WORK TO BE COMPLETED -
Return nothing but the lines from the one with "none -> orange 1x1 plate [198,414,235,450]" through the one with "none -> green 1x3 brick [392,949,478,1024]" in the data below, word for word and without pictures.

(SOURCE DATA Opens)

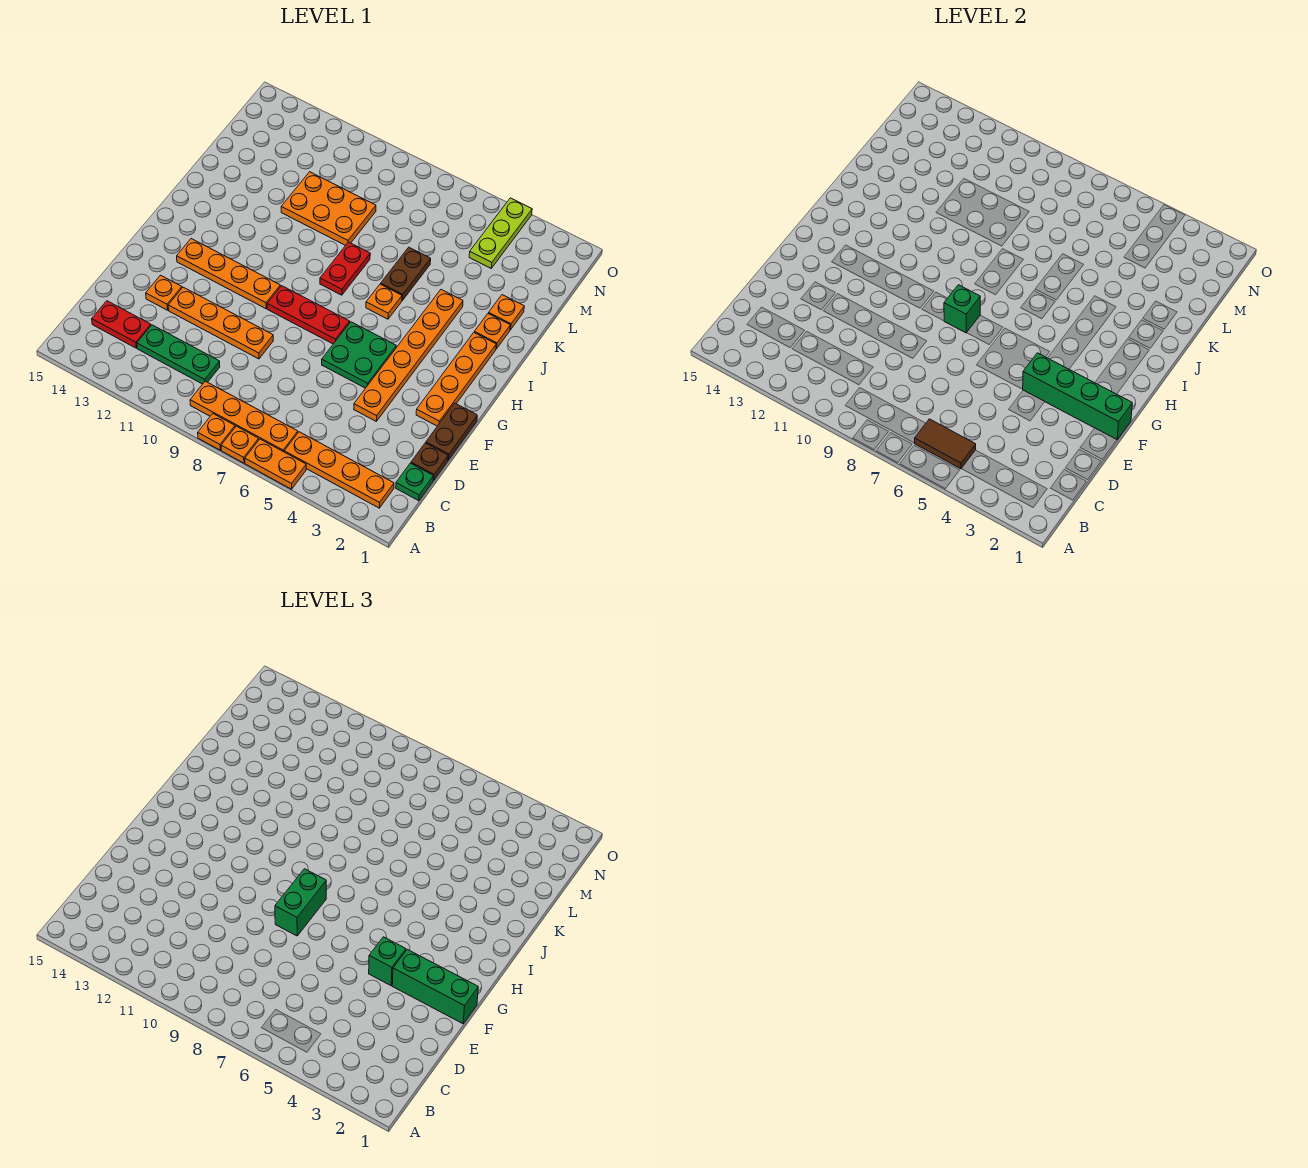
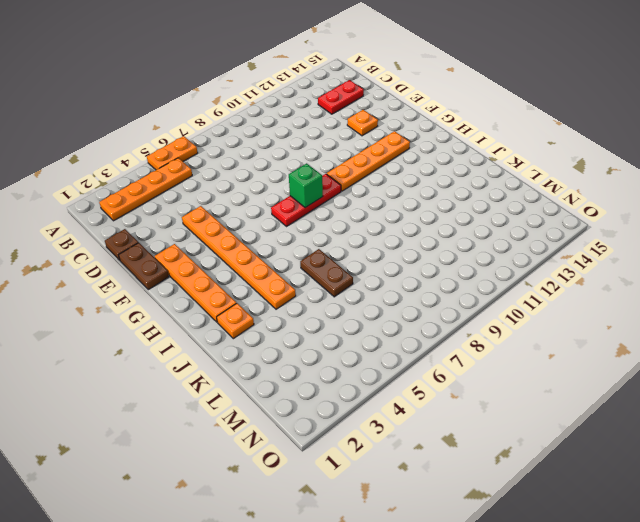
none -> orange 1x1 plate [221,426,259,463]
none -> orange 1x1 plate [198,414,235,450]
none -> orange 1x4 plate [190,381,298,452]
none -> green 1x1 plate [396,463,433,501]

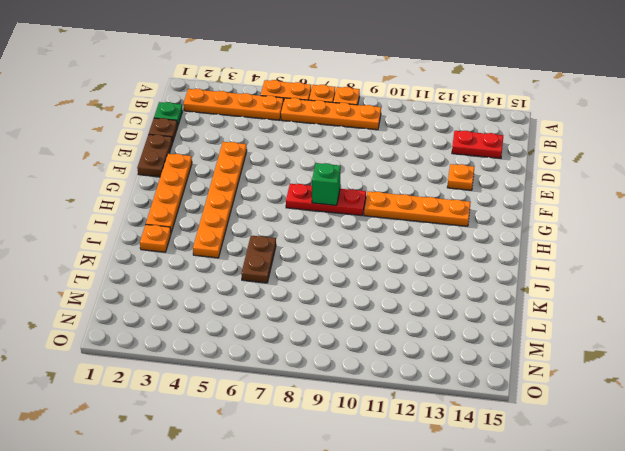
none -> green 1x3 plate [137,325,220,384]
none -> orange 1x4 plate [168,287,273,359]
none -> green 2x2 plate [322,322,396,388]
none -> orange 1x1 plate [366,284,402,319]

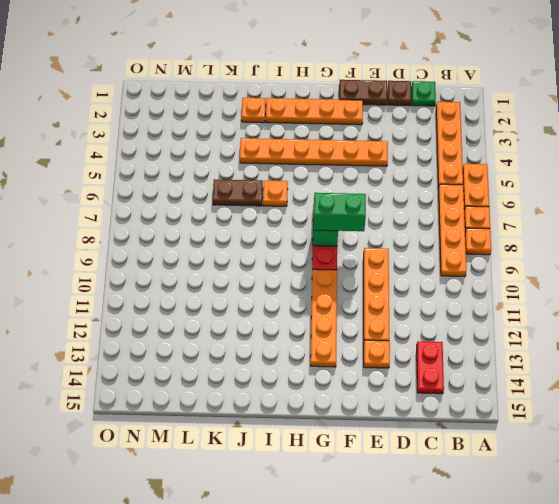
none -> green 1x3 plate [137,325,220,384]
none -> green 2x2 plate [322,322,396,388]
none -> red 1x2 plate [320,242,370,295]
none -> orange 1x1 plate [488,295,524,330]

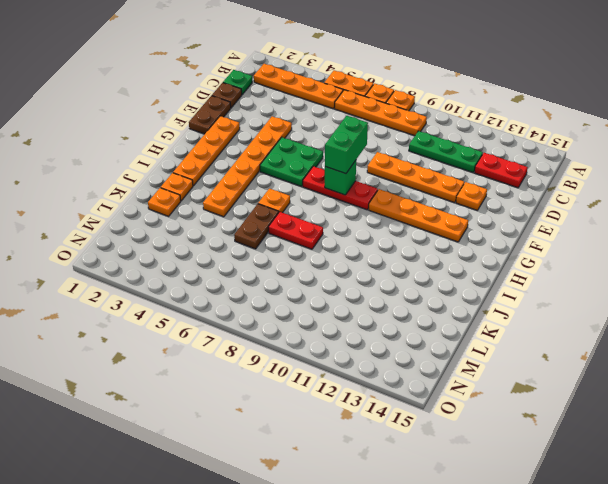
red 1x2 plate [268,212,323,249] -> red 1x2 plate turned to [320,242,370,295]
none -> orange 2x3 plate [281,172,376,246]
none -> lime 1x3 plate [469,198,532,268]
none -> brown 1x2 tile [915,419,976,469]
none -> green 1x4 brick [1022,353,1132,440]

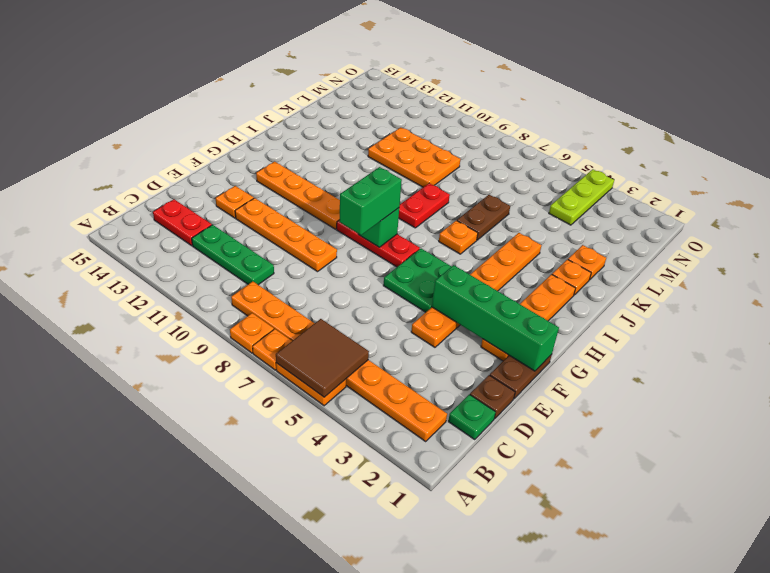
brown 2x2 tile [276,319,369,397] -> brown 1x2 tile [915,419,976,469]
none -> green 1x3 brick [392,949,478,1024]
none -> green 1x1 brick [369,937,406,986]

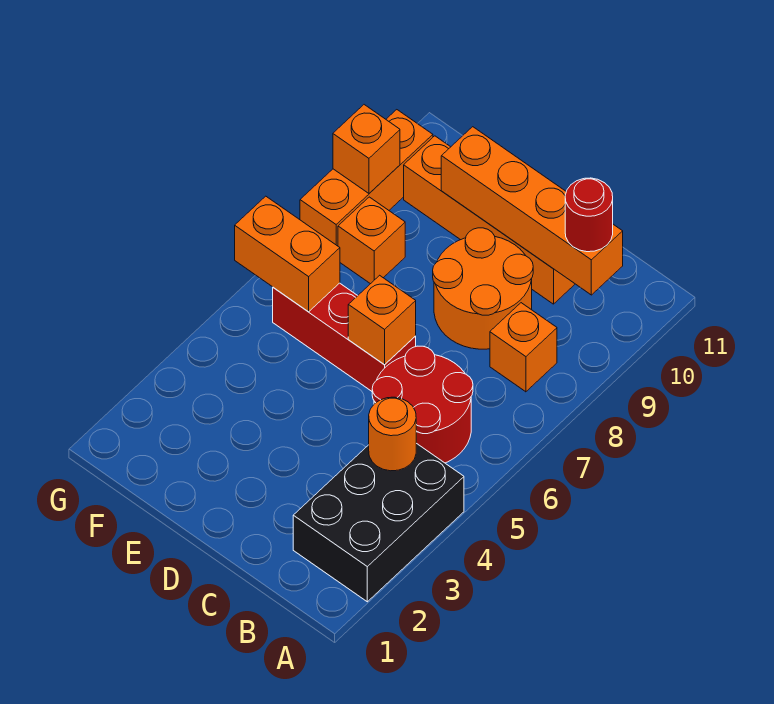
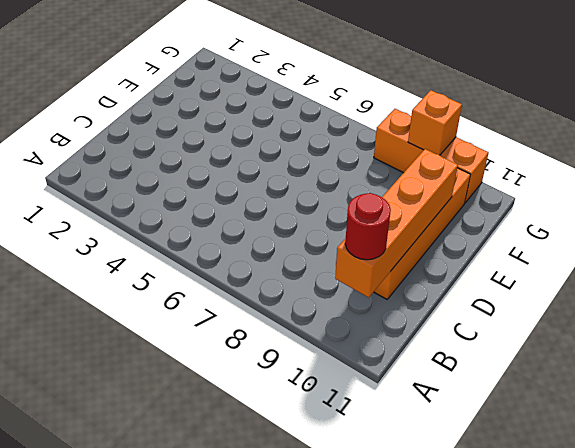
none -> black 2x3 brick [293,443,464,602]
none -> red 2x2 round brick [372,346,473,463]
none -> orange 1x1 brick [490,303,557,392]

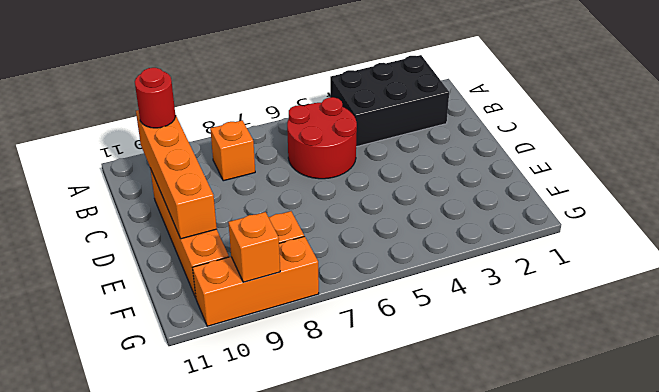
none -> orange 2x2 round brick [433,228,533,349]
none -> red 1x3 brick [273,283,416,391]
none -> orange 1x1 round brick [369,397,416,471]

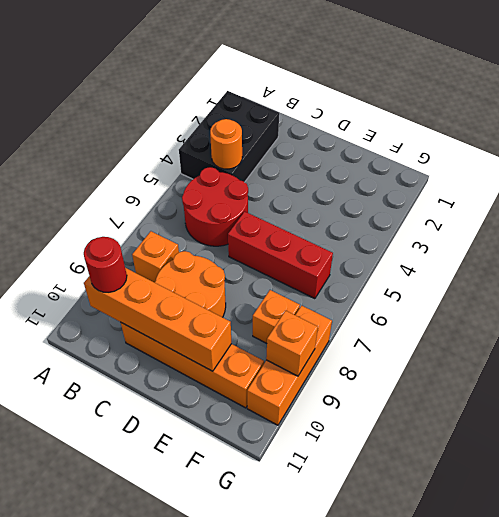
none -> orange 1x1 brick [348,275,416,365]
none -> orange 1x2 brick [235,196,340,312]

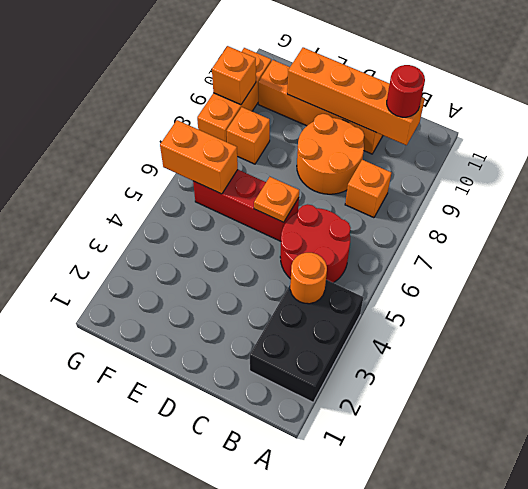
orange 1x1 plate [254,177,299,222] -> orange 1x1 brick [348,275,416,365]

(SOURCE DATA Closes)

TASK RESULT -
none -> orange 1x1 plate [198,414,235,450]
none -> orange 1x4 plate [190,381,298,452]
none -> green 1x1 plate [396,463,433,501]

none -> green 1x3 plate [137,325,220,384]
none -> orange 1x4 plate [168,287,273,359]
none -> green 2x2 plate [322,322,396,388]
none -> orange 1x1 plate [366,284,402,319]

none -> green 1x3 plate [137,325,220,384]
none -> green 2x2 plate [322,322,396,388]
none -> red 1x2 plate [320,242,370,295]
none -> orange 1x1 plate [488,295,524,330]

red 1x2 plate [268,212,323,249] -> red 1x2 plate turned to [320,242,370,295]
none -> orange 2x3 plate [281,172,376,246]
none -> lime 1x3 plate [469,198,532,268]
none -> brown 1x2 tile [915,419,976,469]
none -> green 1x4 brick [1022,353,1132,440]

brown 2x2 tile [276,319,369,397] -> brown 1x2 tile [915,419,976,469]
none -> green 1x3 brick [392,949,478,1024]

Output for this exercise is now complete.